*** Input data ***

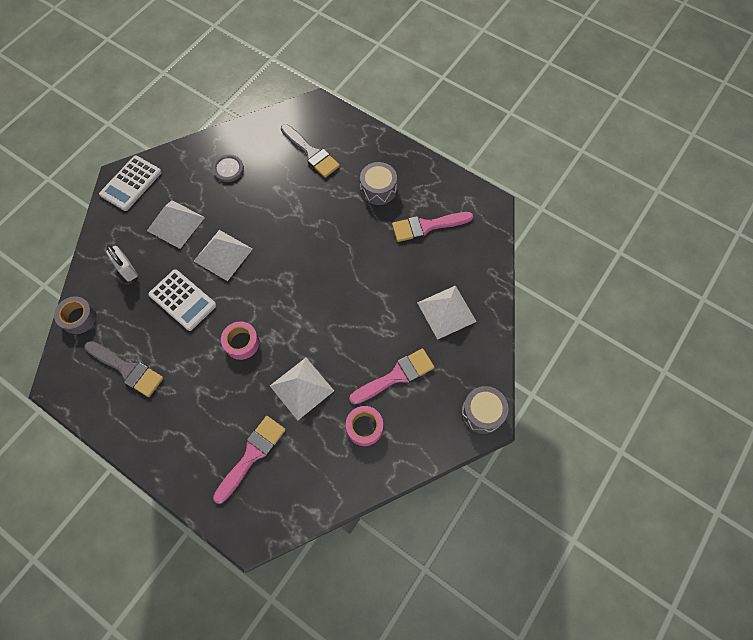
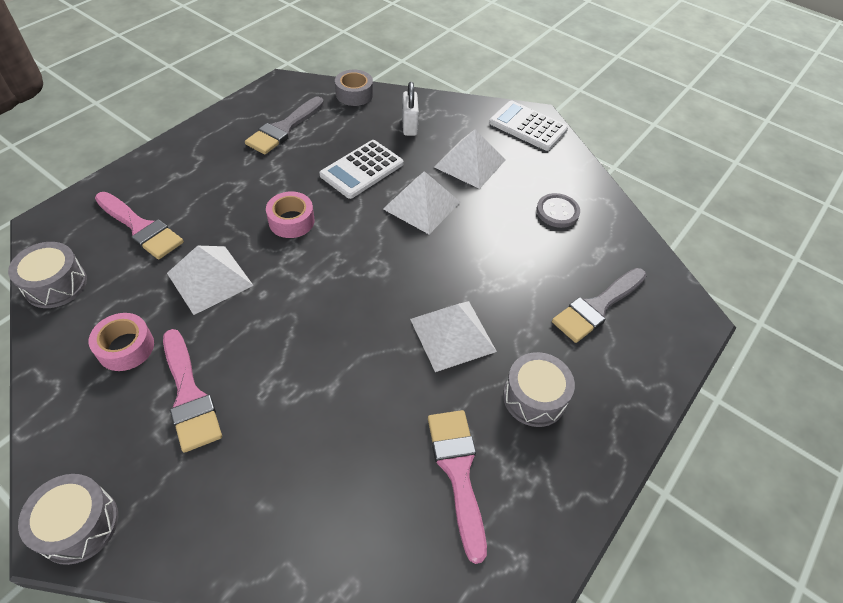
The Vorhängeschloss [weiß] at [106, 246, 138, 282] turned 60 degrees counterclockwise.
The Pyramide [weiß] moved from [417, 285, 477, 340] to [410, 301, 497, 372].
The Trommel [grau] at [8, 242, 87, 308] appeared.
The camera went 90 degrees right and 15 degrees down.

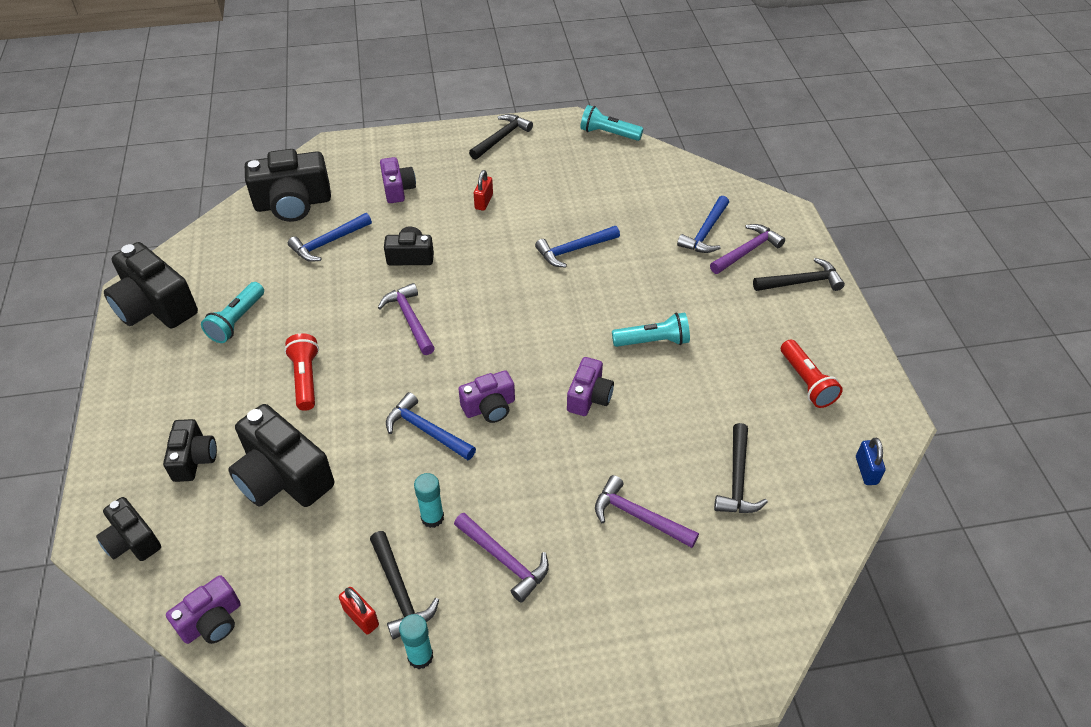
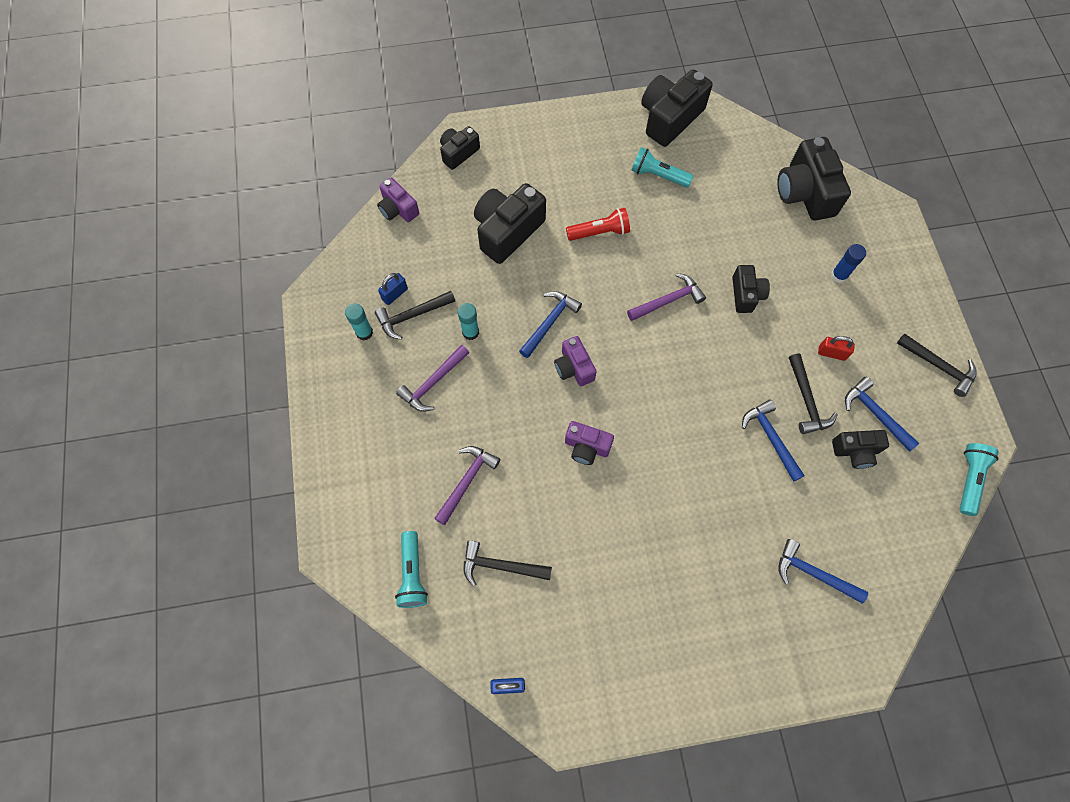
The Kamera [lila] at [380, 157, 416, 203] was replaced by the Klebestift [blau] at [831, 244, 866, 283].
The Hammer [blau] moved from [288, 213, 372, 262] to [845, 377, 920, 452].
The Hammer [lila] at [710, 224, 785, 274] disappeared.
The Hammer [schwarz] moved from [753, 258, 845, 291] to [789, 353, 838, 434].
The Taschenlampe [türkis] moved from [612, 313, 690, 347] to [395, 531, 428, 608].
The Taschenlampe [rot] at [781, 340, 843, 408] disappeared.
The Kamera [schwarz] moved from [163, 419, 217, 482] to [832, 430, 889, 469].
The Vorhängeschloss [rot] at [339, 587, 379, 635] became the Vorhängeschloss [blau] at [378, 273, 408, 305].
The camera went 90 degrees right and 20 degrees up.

*** End of Input data ***

- Exercise objective
Would you please print out all the records above exactly, minus any pictures?

- Problem solution
The Vorhängeschloss [weiß] at [106, 246, 138, 282] turned 60 degrees counterclockwise.
The Pyramide [weiß] moved from [417, 285, 477, 340] to [410, 301, 497, 372].
The Trommel [grau] at [8, 242, 87, 308] appeared.
The camera went 90 degrees right and 15 degrees down.

The Kamera [lila] at [380, 157, 416, 203] was replaced by the Klebestift [blau] at [831, 244, 866, 283].
The Hammer [blau] moved from [288, 213, 372, 262] to [845, 377, 920, 452].
The Hammer [lila] at [710, 224, 785, 274] disappeared.
The Hammer [schwarz] moved from [753, 258, 845, 291] to [789, 353, 838, 434].
The Taschenlampe [türkis] moved from [612, 313, 690, 347] to [395, 531, 428, 608].
The Taschenlampe [rot] at [781, 340, 843, 408] disappeared.
The Kamera [schwarz] moved from [163, 419, 217, 482] to [832, 430, 889, 469].
The Vorhängeschloss [rot] at [339, 587, 379, 635] became the Vorhängeschloss [blau] at [378, 273, 408, 305].
The camera went 90 degrees right and 20 degrees up.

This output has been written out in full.